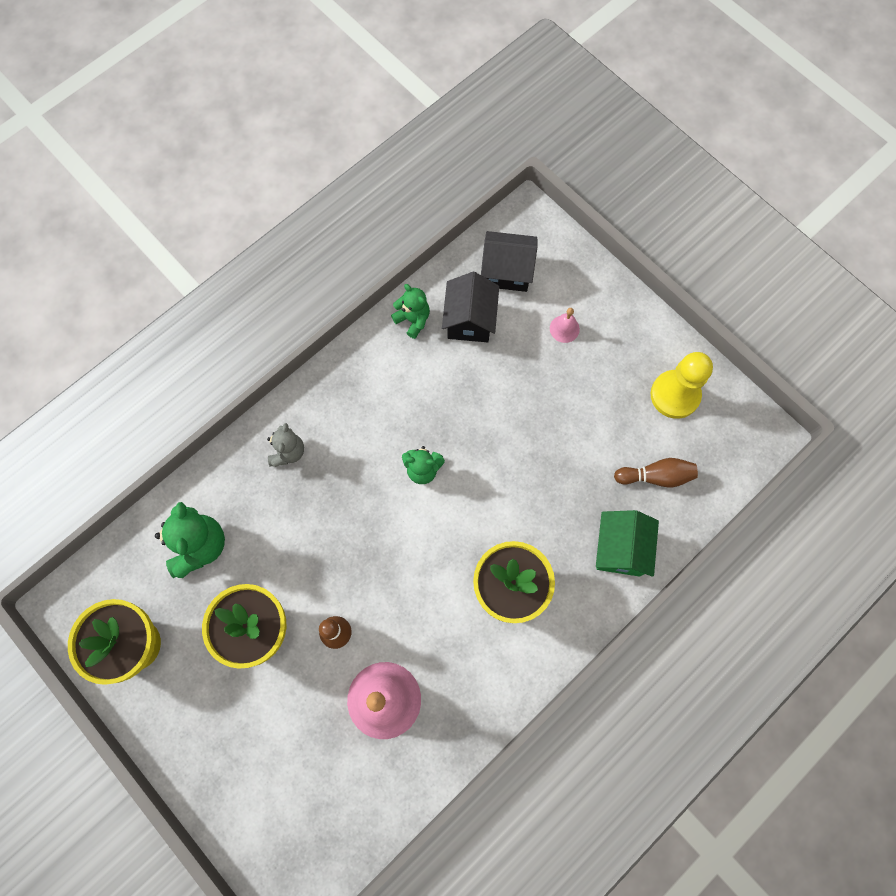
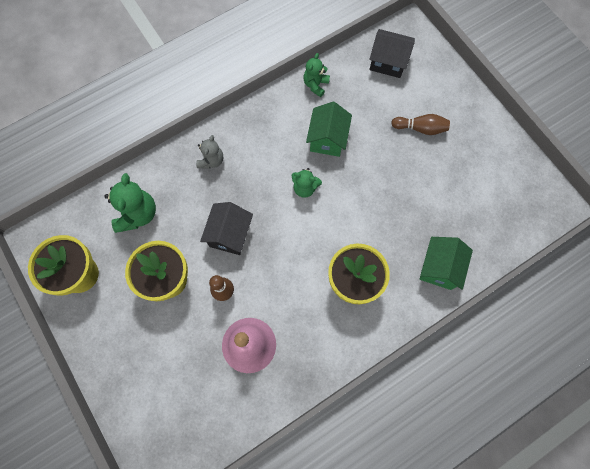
camera: 10 degrees right, 0 degrees up
(413, 320) = (315, 85): green teddy bear -> green teddy bear turned 120 degrees counterclockwise
(442, 395) = (327, 139): none -> green house
(470, 320) = (356, 91): black house -> black house (230, 234)
(564, 328) = (423, 107): pink bell -> none
(656, 476) = (473, 221): brown bowling pin -> brown bowling pin (420, 128)
(675, 395) = (496, 166): yellow pawn -> none

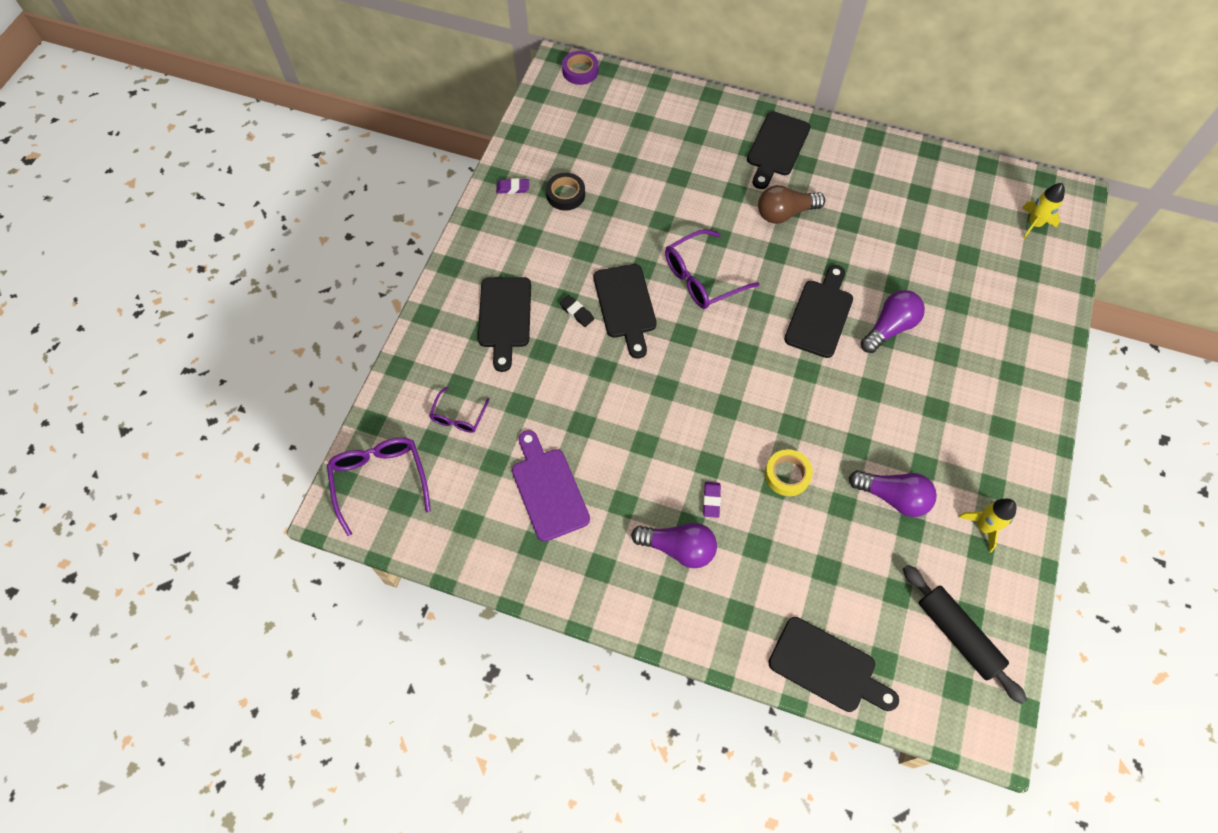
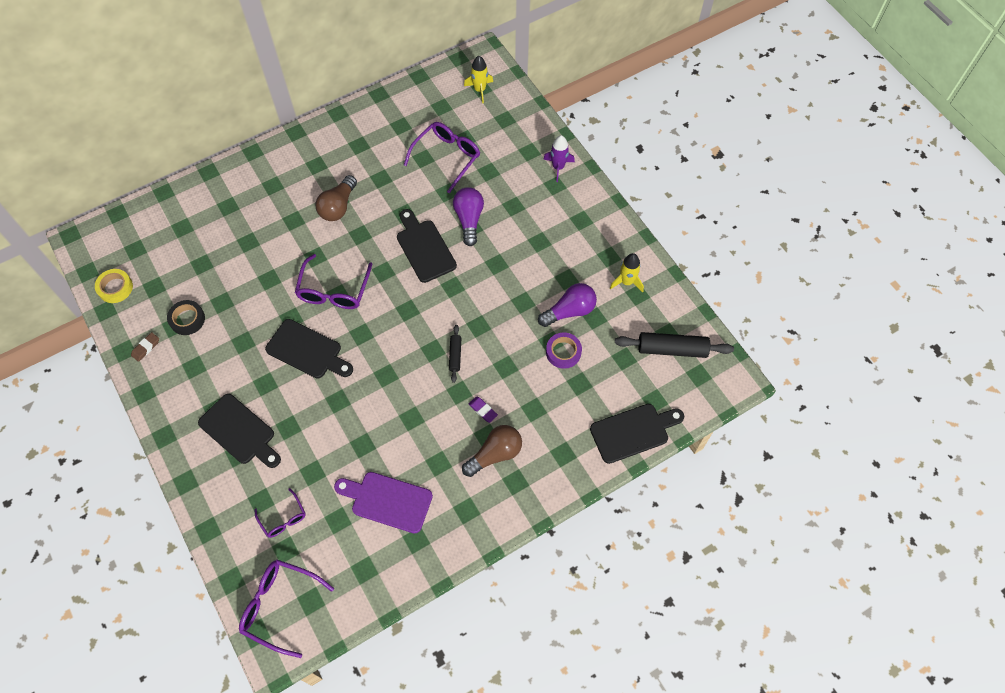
camera: 50 degrees left, 0 degrees up
(513, 188) = (146, 348): purple eraser -> brown eraser
(577, 313) = (282, 384): black eraser -> none
(580, 71) = (99, 231): purple tape -> purple tape (563, 352)
(678, 548) = (495, 454): purple light bulb -> brown light bulb
(741, 430) = (455, 355): none -> black rolling pin
(777, 147) = (288, 170): black cutting board -> none
(787, 475) = (505, 354): yellow tape -> yellow tape (115, 288)
(932, 256) = (447, 157): none -> purple glasses
(1034, 359) = (558, 167): none -> purple rocket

- - - - -

Return exactly the run of lines that opens with the one containing "camera: 50 degrees left, 0 degrees up" and closes with the last line of the records above.

camera: 50 degrees left, 0 degrees up
(513, 188) = (146, 348): purple eraser -> brown eraser
(577, 313) = (282, 384): black eraser -> none
(580, 71) = (99, 231): purple tape -> purple tape (563, 352)
(678, 548) = (495, 454): purple light bulb -> brown light bulb
(741, 430) = (455, 355): none -> black rolling pin
(777, 147) = (288, 170): black cutting board -> none
(787, 475) = (505, 354): yellow tape -> yellow tape (115, 288)
(932, 256) = (447, 157): none -> purple glasses
(1034, 359) = (558, 167): none -> purple rocket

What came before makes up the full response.